[Work instruction]: All entries should be copied exactly; the pictures stay out.

[Data for processing]:
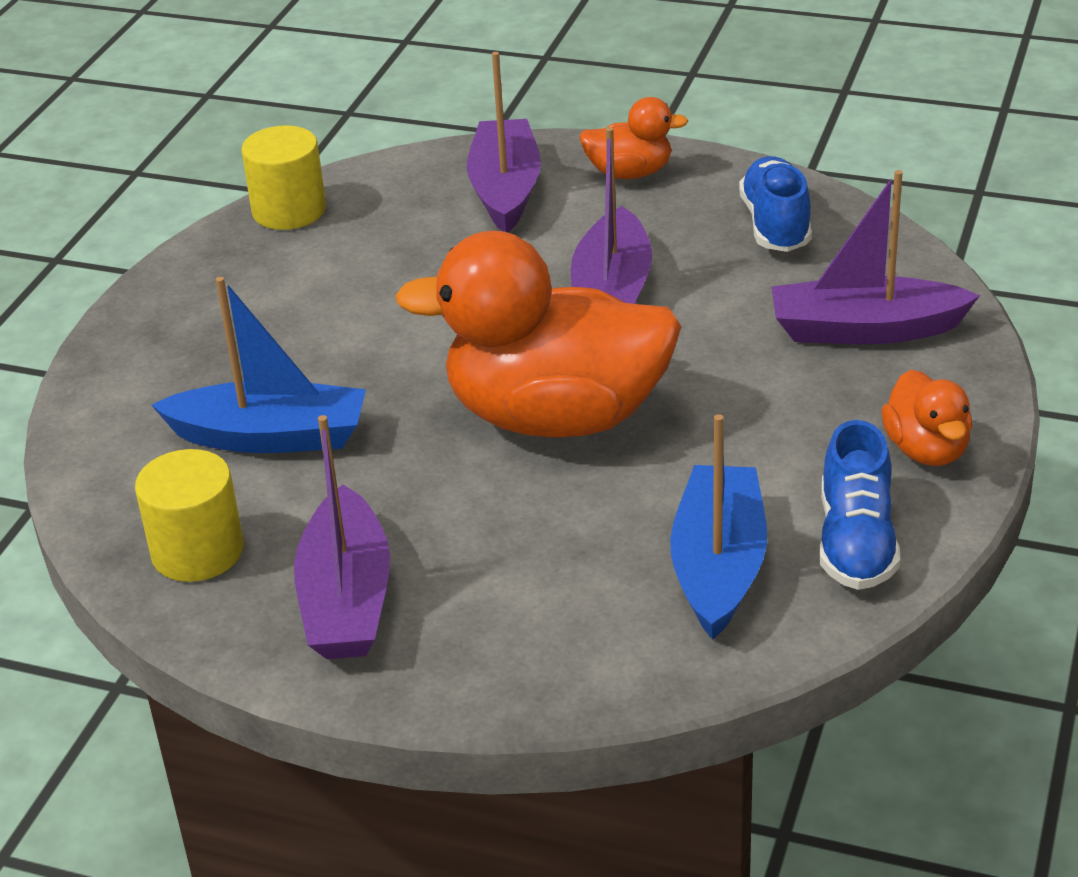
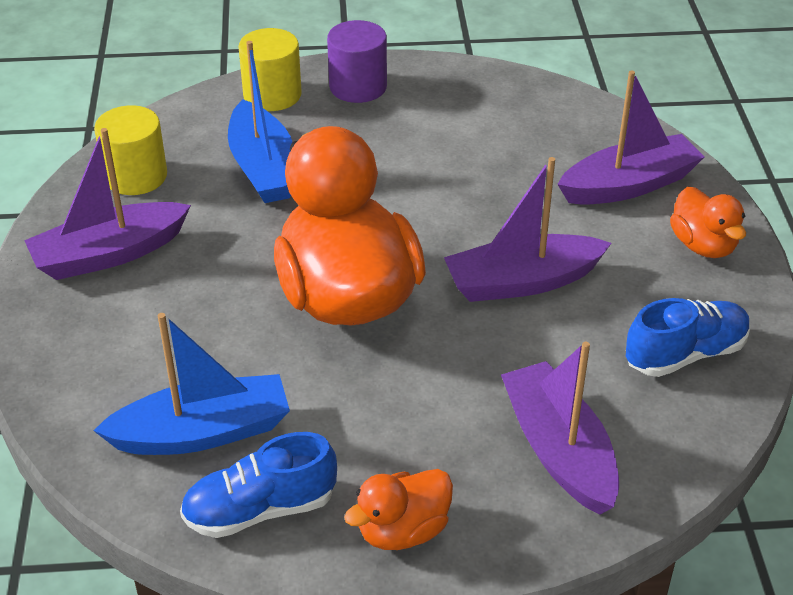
camera: 65 degrees right, 5 degrees up
yellow cylinder [241,125,326,230] -> yellow cylinder moved to [238,28,302,111]
none -> purple cylinder [327,20,387,103]

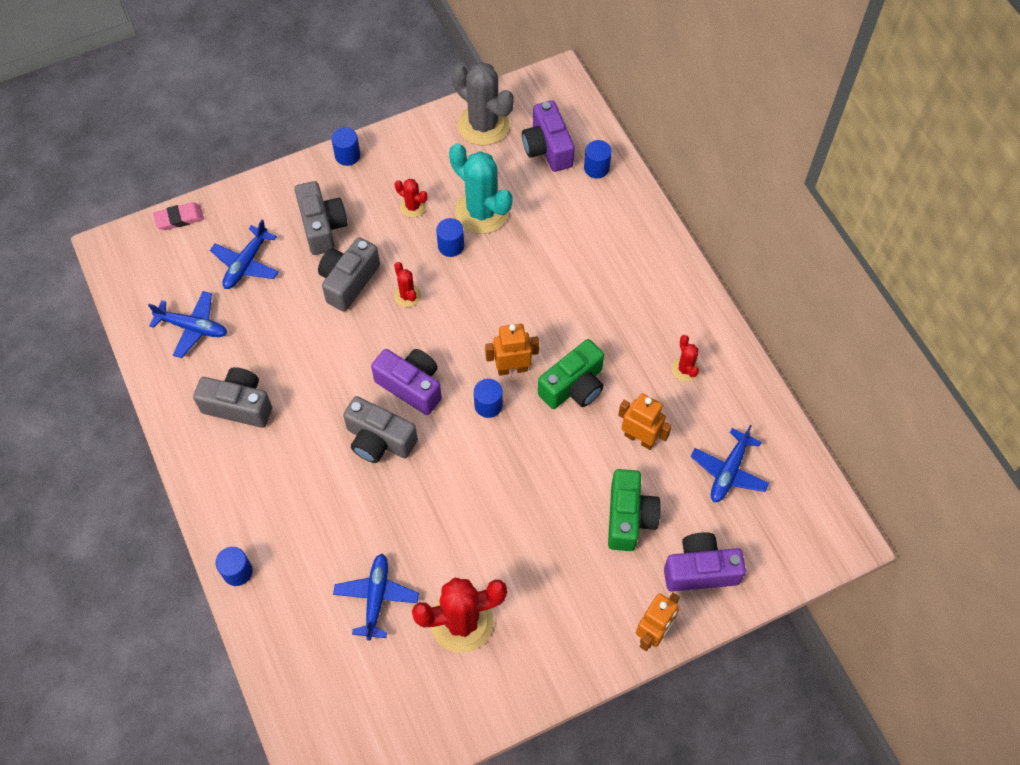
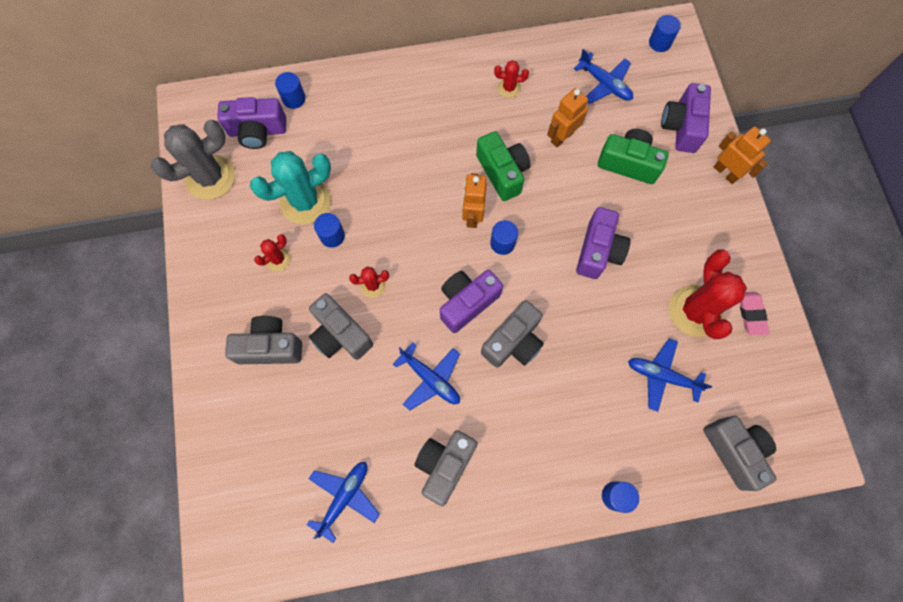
camera: 75 degrees left, 10 degrees up
pink eraser [153,202,204,230] -> pink eraser moved to [740,292,769,335]
blue plane [210,220,279,289] -> blue plane moved to [393,342,460,411]
blue cylinder [331,127,360,166] -> blue cylinder moved to [649,15,681,52]
none -> purple camera [576,207,630,279]
none -> grey camera [703,416,777,491]

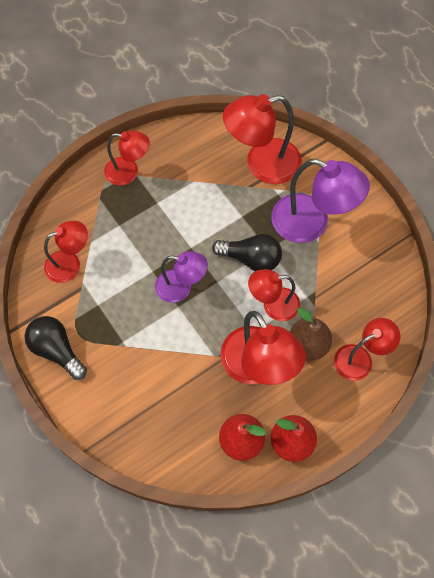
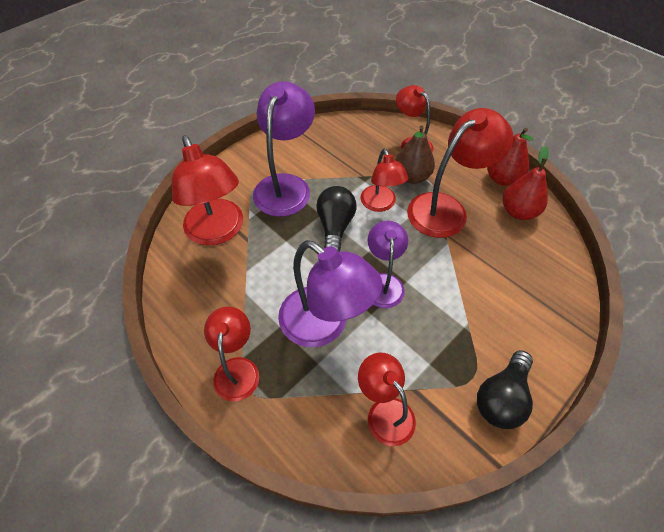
camera: 100 degrees left, 10 degrees down
none -> purple lamp [278,240,383,347]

[Result for this task]:
camera: 65 degrees right, 5 degrees up
yellow cylinder [241,125,326,230] -> yellow cylinder moved to [238,28,302,111]
none -> purple cylinder [327,20,387,103]

camera: 75 degrees left, 10 degrees up
pink eraser [153,202,204,230] -> pink eraser moved to [740,292,769,335]
blue plane [210,220,279,289] -> blue plane moved to [393,342,460,411]
blue cylinder [331,127,360,166] -> blue cylinder moved to [649,15,681,52]
none -> purple camera [576,207,630,279]
none -> grey camera [703,416,777,491]

camera: 100 degrees left, 10 degrees down
none -> purple lamp [278,240,383,347]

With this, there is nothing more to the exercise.